--- Task to complete ---
Could you write out every line of the data below word for word, leaving out the pictures?

--- Dataset entries ---
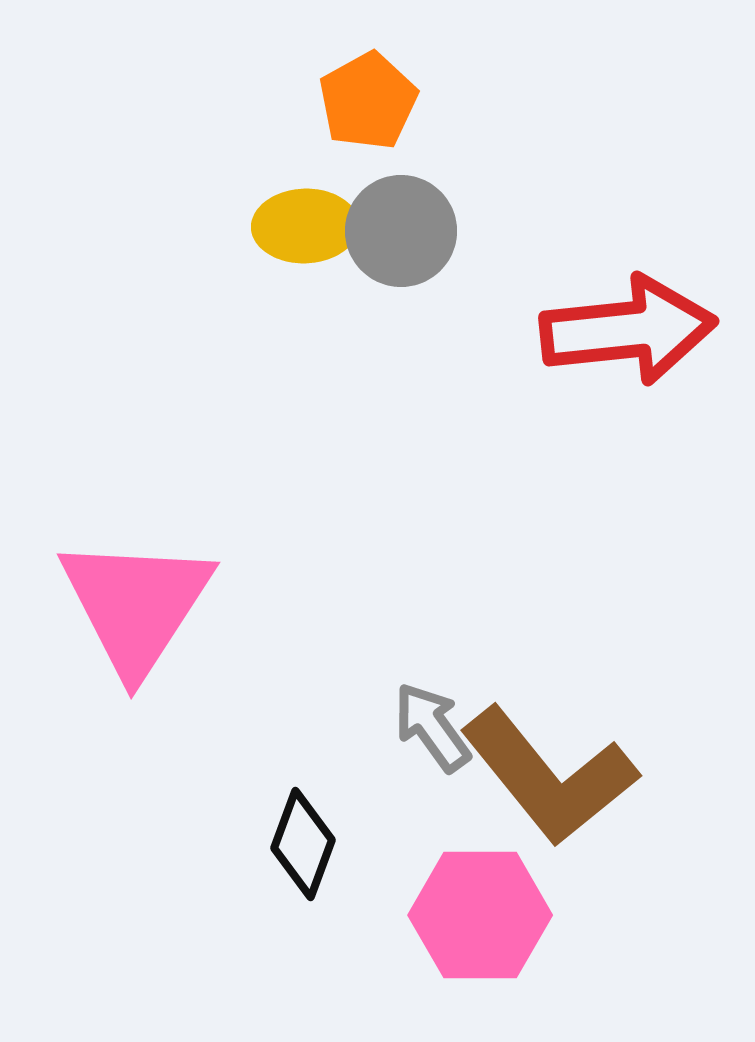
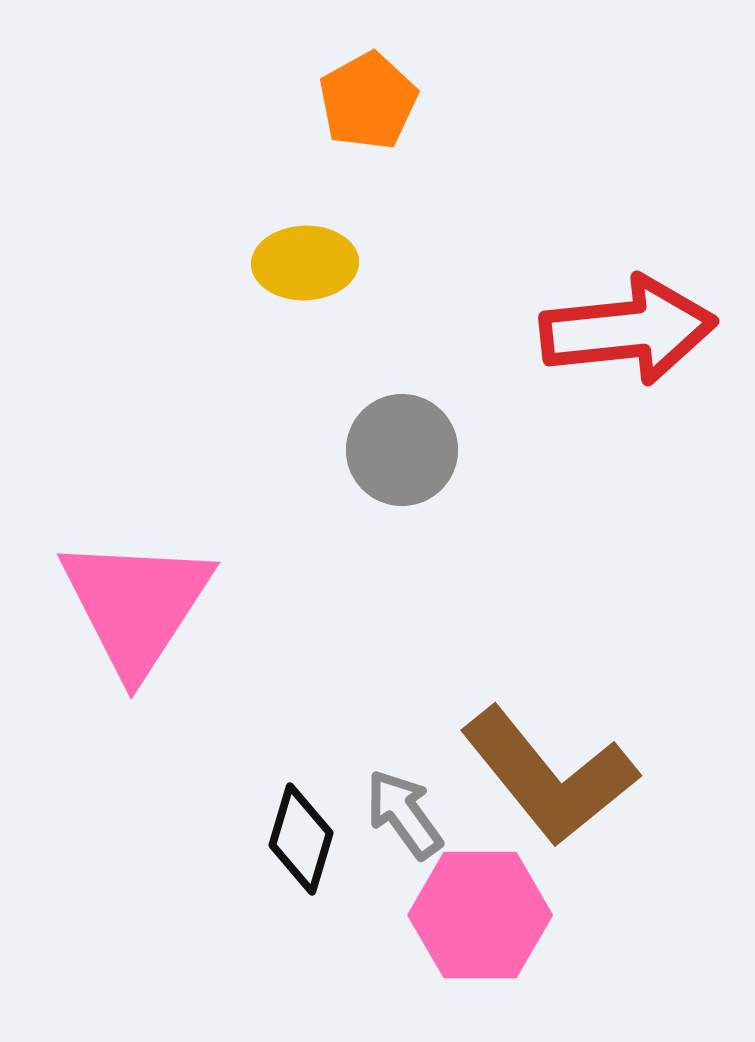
yellow ellipse: moved 37 px down
gray circle: moved 1 px right, 219 px down
gray arrow: moved 28 px left, 87 px down
black diamond: moved 2 px left, 5 px up; rotated 4 degrees counterclockwise
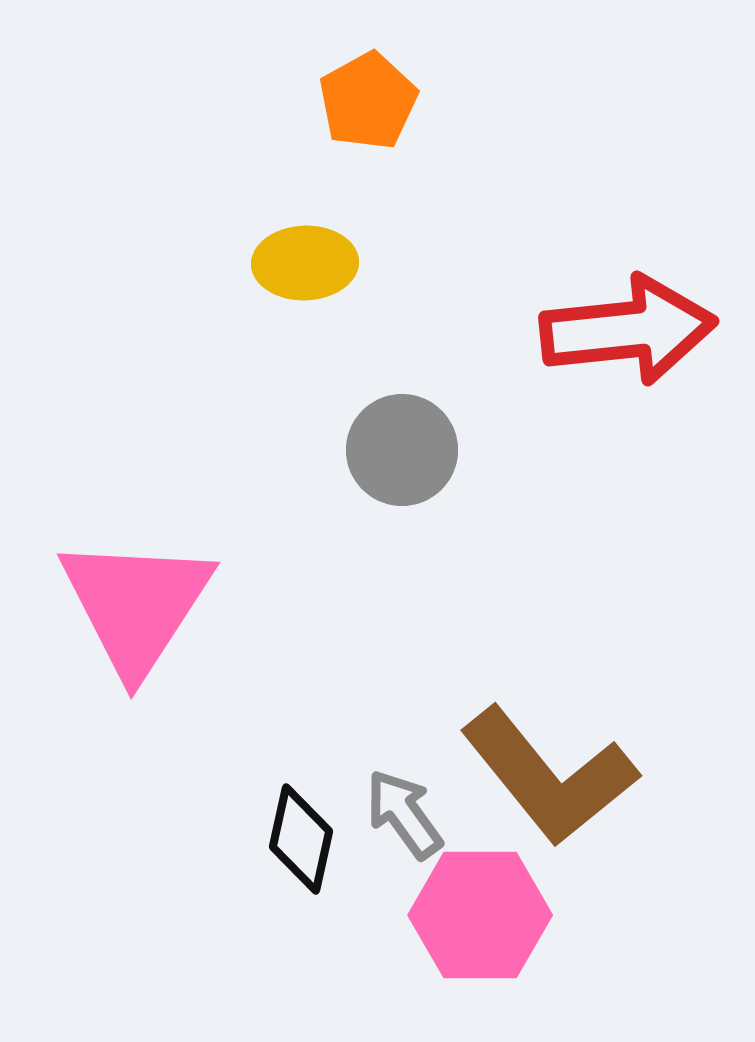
black diamond: rotated 4 degrees counterclockwise
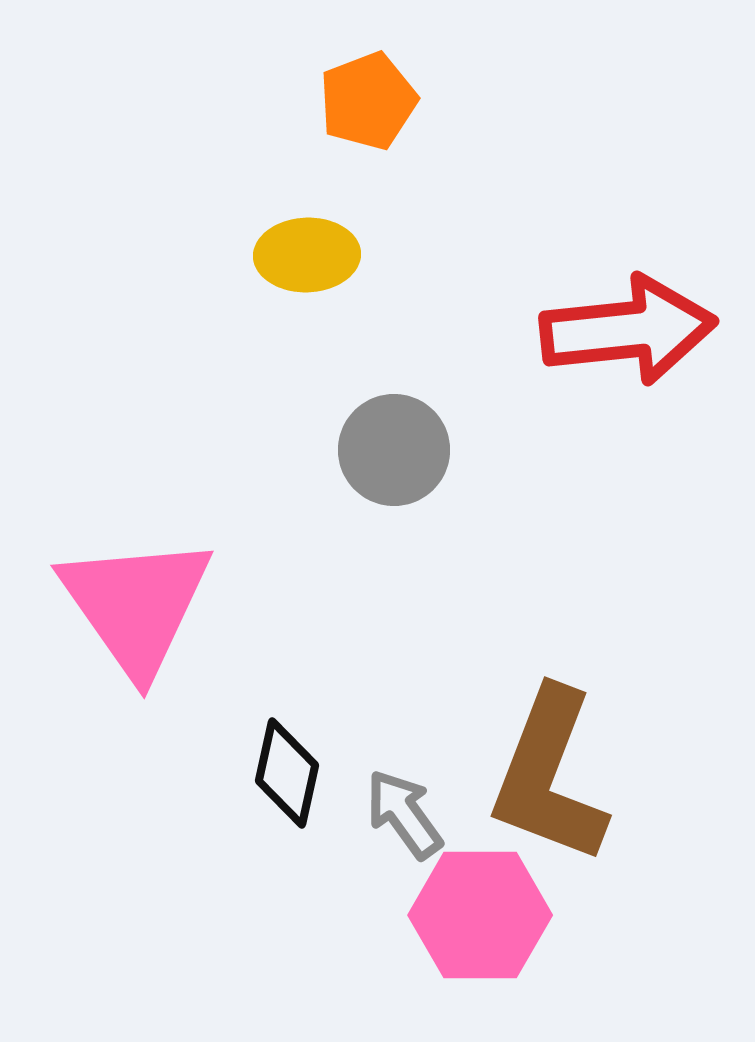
orange pentagon: rotated 8 degrees clockwise
yellow ellipse: moved 2 px right, 8 px up
gray circle: moved 8 px left
pink triangle: rotated 8 degrees counterclockwise
brown L-shape: rotated 60 degrees clockwise
black diamond: moved 14 px left, 66 px up
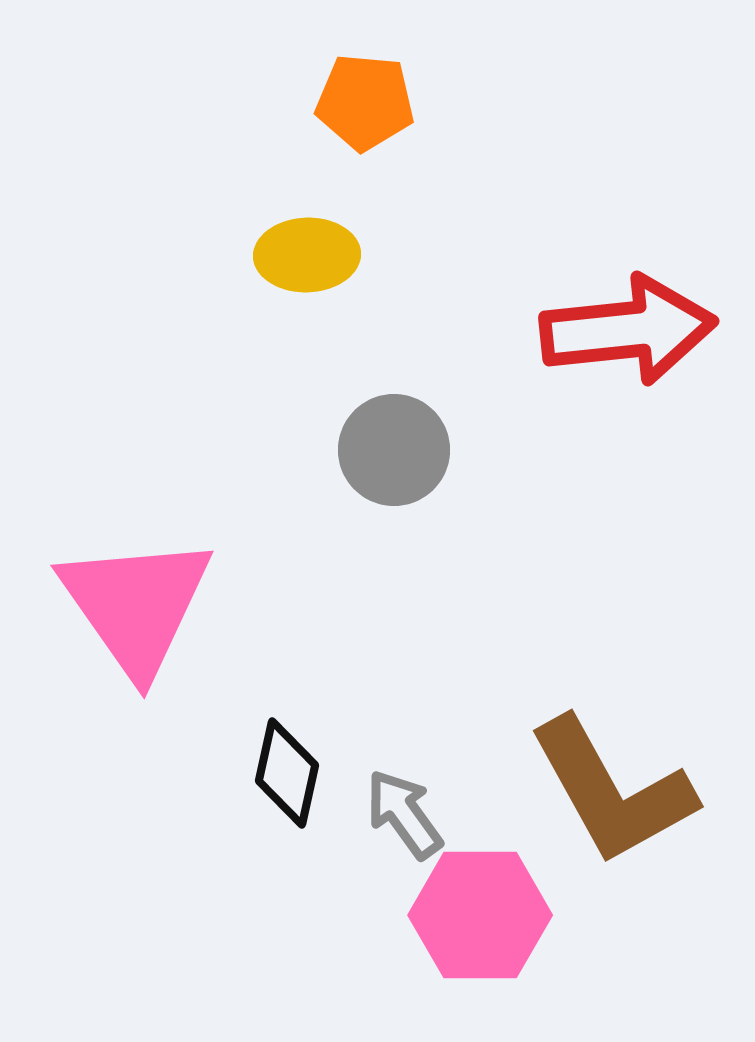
orange pentagon: moved 3 px left, 1 px down; rotated 26 degrees clockwise
brown L-shape: moved 63 px right, 15 px down; rotated 50 degrees counterclockwise
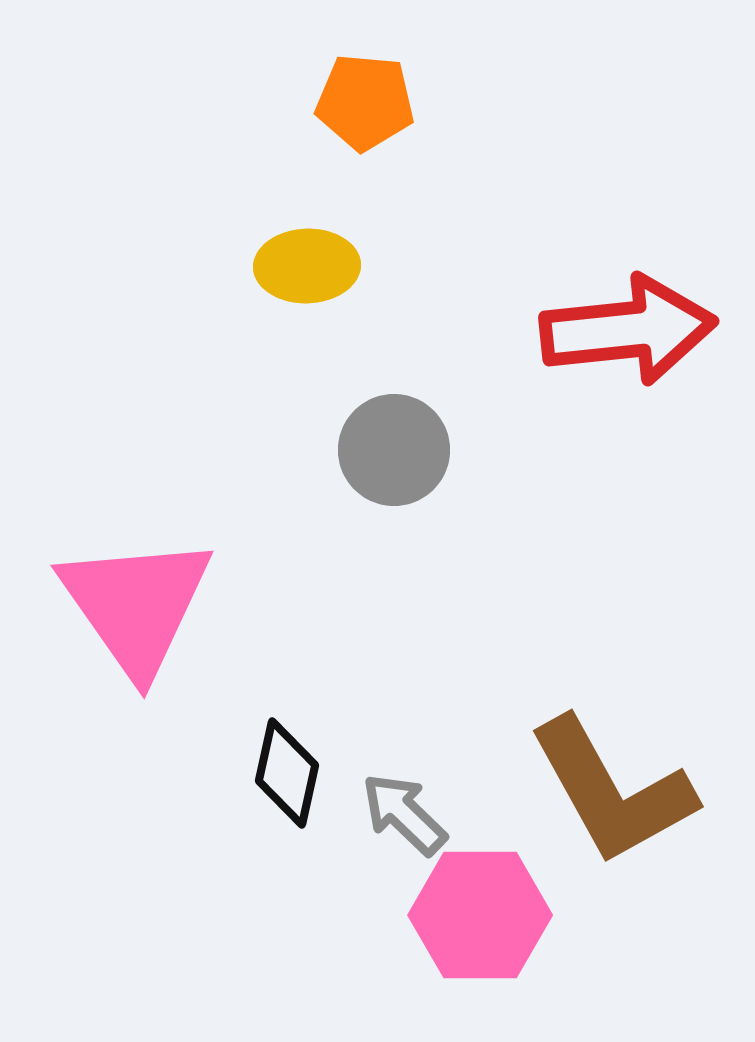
yellow ellipse: moved 11 px down
gray arrow: rotated 10 degrees counterclockwise
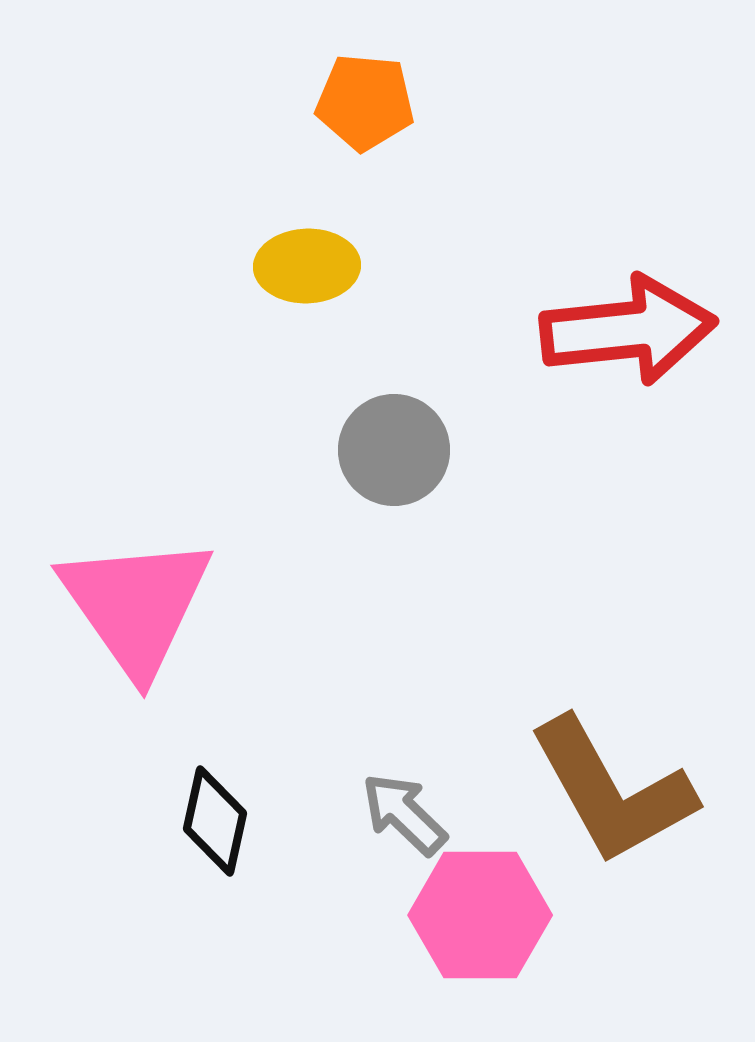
black diamond: moved 72 px left, 48 px down
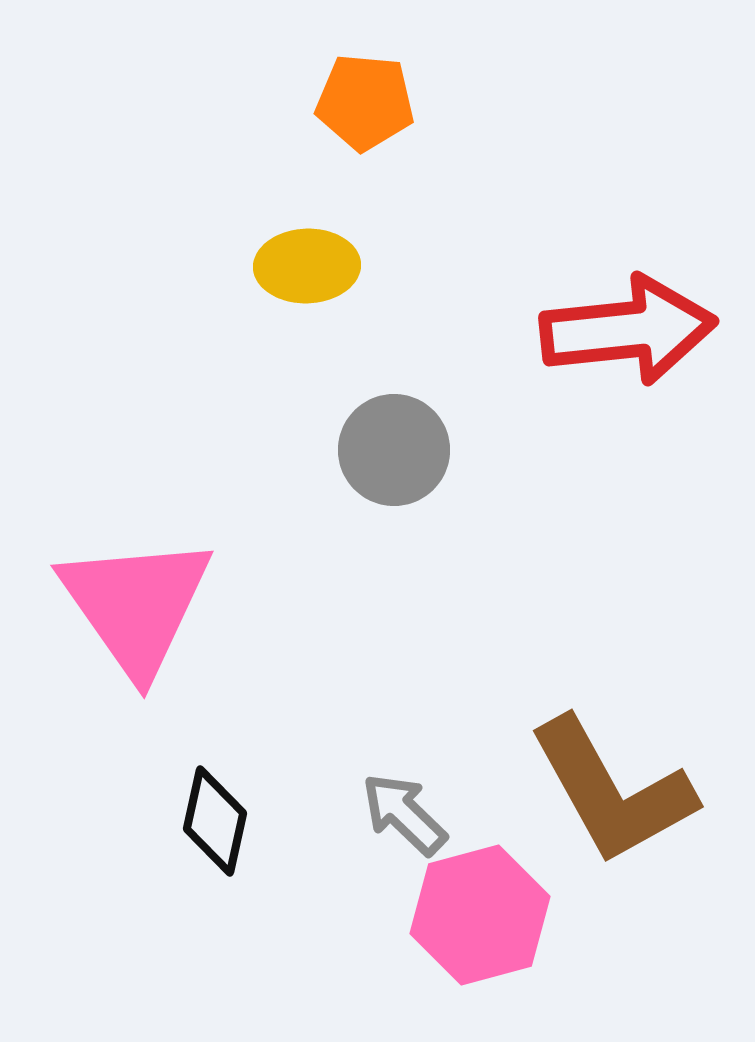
pink hexagon: rotated 15 degrees counterclockwise
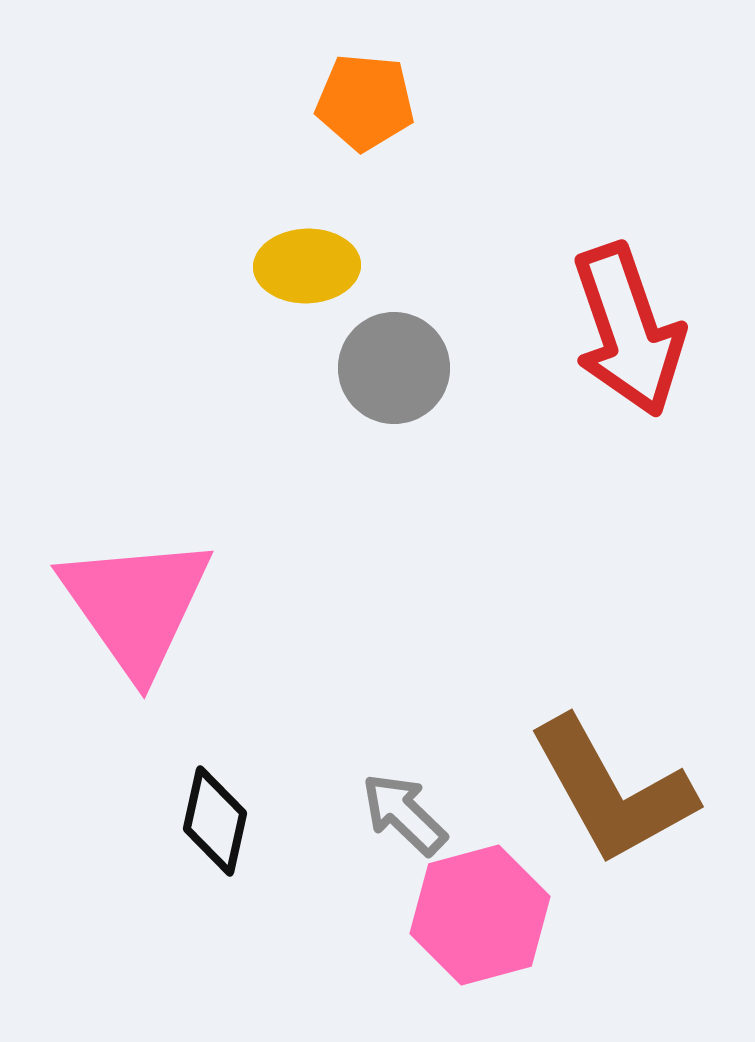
red arrow: rotated 77 degrees clockwise
gray circle: moved 82 px up
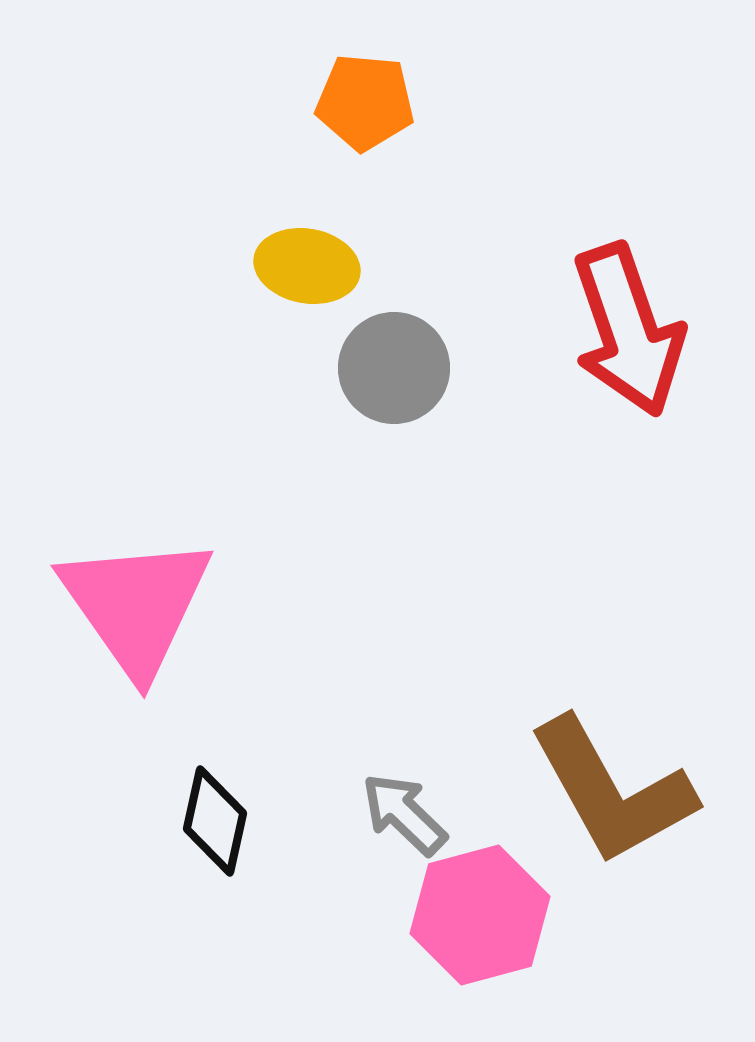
yellow ellipse: rotated 12 degrees clockwise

--- The result ---
yellow ellipse: moved 37 px down
gray circle: moved 1 px right, 219 px down
gray arrow: moved 28 px left, 87 px down
black diamond: moved 2 px left, 5 px up; rotated 4 degrees counterclockwise
black diamond: rotated 4 degrees counterclockwise
orange pentagon: rotated 8 degrees clockwise
yellow ellipse: moved 2 px right, 8 px up
gray circle: moved 8 px left
pink triangle: rotated 8 degrees counterclockwise
brown L-shape: rotated 60 degrees clockwise
black diamond: moved 14 px left, 66 px up
orange pentagon: moved 3 px left, 1 px down; rotated 26 degrees clockwise
brown L-shape: moved 63 px right, 15 px down; rotated 50 degrees counterclockwise
yellow ellipse: moved 11 px down
gray arrow: rotated 10 degrees counterclockwise
black diamond: moved 72 px left, 48 px down
pink hexagon: rotated 15 degrees counterclockwise
red arrow: rotated 77 degrees clockwise
gray circle: moved 82 px up
yellow ellipse: rotated 12 degrees clockwise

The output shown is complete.